Working data: Begin
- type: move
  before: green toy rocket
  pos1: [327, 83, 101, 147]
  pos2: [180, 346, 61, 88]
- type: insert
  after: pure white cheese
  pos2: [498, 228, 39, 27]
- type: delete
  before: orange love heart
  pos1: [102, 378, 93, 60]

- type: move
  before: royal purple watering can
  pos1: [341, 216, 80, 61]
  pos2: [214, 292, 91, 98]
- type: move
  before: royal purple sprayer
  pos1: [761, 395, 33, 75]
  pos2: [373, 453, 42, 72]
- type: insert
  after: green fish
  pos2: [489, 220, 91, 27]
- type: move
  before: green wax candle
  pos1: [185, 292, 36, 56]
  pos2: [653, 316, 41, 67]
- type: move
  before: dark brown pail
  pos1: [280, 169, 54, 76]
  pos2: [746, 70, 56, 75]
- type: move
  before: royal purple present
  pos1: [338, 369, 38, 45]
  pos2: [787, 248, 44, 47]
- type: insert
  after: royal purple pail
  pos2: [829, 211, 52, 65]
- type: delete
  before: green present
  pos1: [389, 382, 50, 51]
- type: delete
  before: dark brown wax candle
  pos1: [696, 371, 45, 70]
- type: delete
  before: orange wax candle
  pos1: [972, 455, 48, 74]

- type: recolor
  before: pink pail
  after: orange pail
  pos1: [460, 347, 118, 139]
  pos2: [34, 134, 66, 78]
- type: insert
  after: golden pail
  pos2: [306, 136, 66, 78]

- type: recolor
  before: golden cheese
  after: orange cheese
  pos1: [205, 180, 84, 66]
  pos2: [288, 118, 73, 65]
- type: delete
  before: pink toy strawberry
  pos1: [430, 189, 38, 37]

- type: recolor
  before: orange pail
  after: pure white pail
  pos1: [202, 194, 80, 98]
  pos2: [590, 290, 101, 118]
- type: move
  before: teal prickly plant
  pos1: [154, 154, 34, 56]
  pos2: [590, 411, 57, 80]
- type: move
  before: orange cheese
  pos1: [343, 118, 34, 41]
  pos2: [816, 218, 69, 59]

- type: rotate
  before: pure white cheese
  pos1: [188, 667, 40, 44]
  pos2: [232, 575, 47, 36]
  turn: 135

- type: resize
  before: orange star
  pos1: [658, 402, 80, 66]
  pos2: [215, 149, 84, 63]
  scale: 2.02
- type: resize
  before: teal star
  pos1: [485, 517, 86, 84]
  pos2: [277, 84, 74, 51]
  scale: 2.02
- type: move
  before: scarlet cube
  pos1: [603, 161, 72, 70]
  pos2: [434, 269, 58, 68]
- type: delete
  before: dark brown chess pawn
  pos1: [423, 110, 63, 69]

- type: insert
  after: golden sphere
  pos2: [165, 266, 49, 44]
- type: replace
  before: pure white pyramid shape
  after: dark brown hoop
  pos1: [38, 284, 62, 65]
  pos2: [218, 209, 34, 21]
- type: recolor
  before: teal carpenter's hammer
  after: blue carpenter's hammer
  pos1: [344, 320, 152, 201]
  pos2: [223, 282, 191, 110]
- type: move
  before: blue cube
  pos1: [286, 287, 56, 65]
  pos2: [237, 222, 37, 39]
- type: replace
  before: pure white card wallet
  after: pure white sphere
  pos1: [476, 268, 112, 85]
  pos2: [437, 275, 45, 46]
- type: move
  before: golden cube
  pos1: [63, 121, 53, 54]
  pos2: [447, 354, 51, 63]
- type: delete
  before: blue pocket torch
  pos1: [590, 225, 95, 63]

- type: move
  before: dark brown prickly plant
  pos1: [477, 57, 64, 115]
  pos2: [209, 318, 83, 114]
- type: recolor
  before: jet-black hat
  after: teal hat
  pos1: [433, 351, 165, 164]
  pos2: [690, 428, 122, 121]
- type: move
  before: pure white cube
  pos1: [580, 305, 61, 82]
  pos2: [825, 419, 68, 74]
Working data: End
Exercise description - Which lines of the data contain "pail"? Copy them all.

Response to the exercise -
  before: dark brown pail
  after: royal purple pail
  before: pink pail
  after: orange pail
  after: golden pail
  before: orange pail
  after: pure white pail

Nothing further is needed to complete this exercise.